## Action item:
Write out the records once more, exactly as given.

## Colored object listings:
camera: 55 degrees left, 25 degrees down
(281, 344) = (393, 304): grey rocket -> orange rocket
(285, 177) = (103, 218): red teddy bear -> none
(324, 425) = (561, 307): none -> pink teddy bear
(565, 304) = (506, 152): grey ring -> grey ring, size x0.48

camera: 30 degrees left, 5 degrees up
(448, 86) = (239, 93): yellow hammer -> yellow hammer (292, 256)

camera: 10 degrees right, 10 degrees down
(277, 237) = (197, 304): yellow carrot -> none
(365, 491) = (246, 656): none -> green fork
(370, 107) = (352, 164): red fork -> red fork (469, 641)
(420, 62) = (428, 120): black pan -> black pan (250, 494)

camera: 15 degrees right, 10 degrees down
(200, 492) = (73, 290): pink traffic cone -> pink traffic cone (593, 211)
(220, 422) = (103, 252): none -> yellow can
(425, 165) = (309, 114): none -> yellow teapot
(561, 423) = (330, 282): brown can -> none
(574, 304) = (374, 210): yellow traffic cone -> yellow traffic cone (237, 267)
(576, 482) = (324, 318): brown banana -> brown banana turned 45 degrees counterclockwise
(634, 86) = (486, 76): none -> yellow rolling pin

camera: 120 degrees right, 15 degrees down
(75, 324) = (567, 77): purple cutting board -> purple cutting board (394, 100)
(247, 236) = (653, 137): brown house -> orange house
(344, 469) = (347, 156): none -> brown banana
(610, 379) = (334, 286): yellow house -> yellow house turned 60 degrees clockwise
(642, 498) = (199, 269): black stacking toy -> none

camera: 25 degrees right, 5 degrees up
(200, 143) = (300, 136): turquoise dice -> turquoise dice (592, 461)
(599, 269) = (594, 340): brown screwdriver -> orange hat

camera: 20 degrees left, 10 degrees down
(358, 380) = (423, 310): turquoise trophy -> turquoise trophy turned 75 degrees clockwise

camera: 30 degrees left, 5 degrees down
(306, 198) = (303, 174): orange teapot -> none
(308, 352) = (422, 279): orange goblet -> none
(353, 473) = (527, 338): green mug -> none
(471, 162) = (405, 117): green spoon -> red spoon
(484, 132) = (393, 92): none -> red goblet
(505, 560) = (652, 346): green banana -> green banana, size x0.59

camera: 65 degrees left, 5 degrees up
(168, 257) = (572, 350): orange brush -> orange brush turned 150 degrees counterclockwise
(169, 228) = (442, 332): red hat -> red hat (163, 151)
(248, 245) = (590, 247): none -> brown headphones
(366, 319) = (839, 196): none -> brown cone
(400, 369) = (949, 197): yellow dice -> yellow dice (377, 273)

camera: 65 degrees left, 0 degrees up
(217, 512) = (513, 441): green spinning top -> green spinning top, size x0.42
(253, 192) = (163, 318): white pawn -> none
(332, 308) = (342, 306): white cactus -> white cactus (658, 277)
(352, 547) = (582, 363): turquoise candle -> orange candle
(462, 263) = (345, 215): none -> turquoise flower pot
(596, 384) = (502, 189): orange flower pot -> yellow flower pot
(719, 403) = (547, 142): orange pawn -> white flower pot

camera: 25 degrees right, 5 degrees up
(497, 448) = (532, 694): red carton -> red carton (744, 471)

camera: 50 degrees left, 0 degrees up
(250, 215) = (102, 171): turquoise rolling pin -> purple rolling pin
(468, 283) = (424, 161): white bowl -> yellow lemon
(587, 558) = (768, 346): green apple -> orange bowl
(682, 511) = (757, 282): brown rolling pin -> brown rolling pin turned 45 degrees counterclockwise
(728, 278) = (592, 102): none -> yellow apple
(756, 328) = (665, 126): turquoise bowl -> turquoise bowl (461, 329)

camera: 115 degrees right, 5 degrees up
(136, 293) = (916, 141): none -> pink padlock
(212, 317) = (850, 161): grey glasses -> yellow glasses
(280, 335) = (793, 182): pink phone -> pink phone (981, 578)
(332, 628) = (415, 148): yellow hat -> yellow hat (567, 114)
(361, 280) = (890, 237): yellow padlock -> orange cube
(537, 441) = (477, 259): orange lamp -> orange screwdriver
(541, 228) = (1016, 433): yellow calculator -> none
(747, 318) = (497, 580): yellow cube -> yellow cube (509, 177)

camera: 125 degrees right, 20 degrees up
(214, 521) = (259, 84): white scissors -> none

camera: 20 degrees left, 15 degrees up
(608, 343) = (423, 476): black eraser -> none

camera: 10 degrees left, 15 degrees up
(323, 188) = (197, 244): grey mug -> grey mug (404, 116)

## Result of the task:
camera: 55 degrees left, 25 degrees down
(281, 344) = (393, 304): grey rocket -> orange rocket
(285, 177) = (103, 218): red teddy bear -> none
(324, 425) = (561, 307): none -> pink teddy bear
(565, 304) = (506, 152): grey ring -> grey ring, size x0.48

camera: 30 degrees left, 5 degrees up
(448, 86) = (239, 93): yellow hammer -> yellow hammer (292, 256)

camera: 10 degrees right, 10 degrees down
(277, 237) = (197, 304): yellow carrot -> none
(365, 491) = (246, 656): none -> green fork
(370, 107) = (352, 164): red fork -> red fork (469, 641)
(420, 62) = (428, 120): black pan -> black pan (250, 494)

camera: 15 degrees right, 10 degrees down
(200, 492) = (73, 290): pink traffic cone -> pink traffic cone (593, 211)
(220, 422) = (103, 252): none -> yellow can
(425, 165) = (309, 114): none -> yellow teapot
(561, 423) = (330, 282): brown can -> none
(574, 304) = (374, 210): yellow traffic cone -> yellow traffic cone (237, 267)
(576, 482) = (324, 318): brown banana -> brown banana turned 45 degrees counterclockwise
(634, 86) = (486, 76): none -> yellow rolling pin

camera: 120 degrees right, 15 degrees down
(75, 324) = (567, 77): purple cutting board -> purple cutting board (394, 100)
(247, 236) = (653, 137): brown house -> orange house
(344, 469) = (347, 156): none -> brown banana
(610, 379) = (334, 286): yellow house -> yellow house turned 60 degrees clockwise
(642, 498) = (199, 269): black stacking toy -> none

camera: 25 degrees right, 5 degrees up
(200, 143) = (300, 136): turquoise dice -> turquoise dice (592, 461)
(599, 269) = (594, 340): brown screwdriver -> orange hat

camera: 20 degrees left, 10 degrees down
(358, 380) = (423, 310): turquoise trophy -> turquoise trophy turned 75 degrees clockwise

camera: 30 degrees left, 5 degrees down
(306, 198) = (303, 174): orange teapot -> none
(308, 352) = (422, 279): orange goblet -> none
(353, 473) = (527, 338): green mug -> none
(471, 162) = (405, 117): green spoon -> red spoon
(484, 132) = (393, 92): none -> red goblet
(505, 560) = (652, 346): green banana -> green banana, size x0.59

camera: 65 degrees left, 5 degrees up
(168, 257) = (572, 350): orange brush -> orange brush turned 150 degrees counterclockwise
(169, 228) = (442, 332): red hat -> red hat (163, 151)
(248, 245) = (590, 247): none -> brown headphones
(366, 319) = (839, 196): none -> brown cone
(400, 369) = (949, 197): yellow dice -> yellow dice (377, 273)

camera: 65 degrees left, 0 degrees up
(217, 512) = (513, 441): green spinning top -> green spinning top, size x0.42
(253, 192) = (163, 318): white pawn -> none
(332, 308) = (342, 306): white cactus -> white cactus (658, 277)
(352, 547) = (582, 363): turquoise candle -> orange candle
(462, 263) = (345, 215): none -> turquoise flower pot
(596, 384) = (502, 189): orange flower pot -> yellow flower pot
(719, 403) = (547, 142): orange pawn -> white flower pot

camera: 25 degrees right, 5 degrees up
(497, 448) = (532, 694): red carton -> red carton (744, 471)

camera: 50 degrees left, 0 degrees up
(250, 215) = (102, 171): turquoise rolling pin -> purple rolling pin
(468, 283) = (424, 161): white bowl -> yellow lemon
(587, 558) = (768, 346): green apple -> orange bowl
(682, 511) = (757, 282): brown rolling pin -> brown rolling pin turned 45 degrees counterclockwise
(728, 278) = (592, 102): none -> yellow apple
(756, 328) = (665, 126): turquoise bowl -> turquoise bowl (461, 329)

camera: 115 degrees right, 5 degrees up
(136, 293) = (916, 141): none -> pink padlock
(212, 317) = (850, 161): grey glasses -> yellow glasses
(280, 335) = (793, 182): pink phone -> pink phone (981, 578)
(332, 628) = (415, 148): yellow hat -> yellow hat (567, 114)
(361, 280) = (890, 237): yellow padlock -> orange cube
(537, 441) = (477, 259): orange lamp -> orange screwdriver
(541, 228) = (1016, 433): yellow calculator -> none
(747, 318) = (497, 580): yellow cube -> yellow cube (509, 177)

camera: 125 degrees right, 20 degrees up
(214, 521) = (259, 84): white scissors -> none

camera: 20 degrees left, 15 degrees up
(608, 343) = (423, 476): black eraser -> none

camera: 10 degrees left, 15 degrees up
(323, 188) = (197, 244): grey mug -> grey mug (404, 116)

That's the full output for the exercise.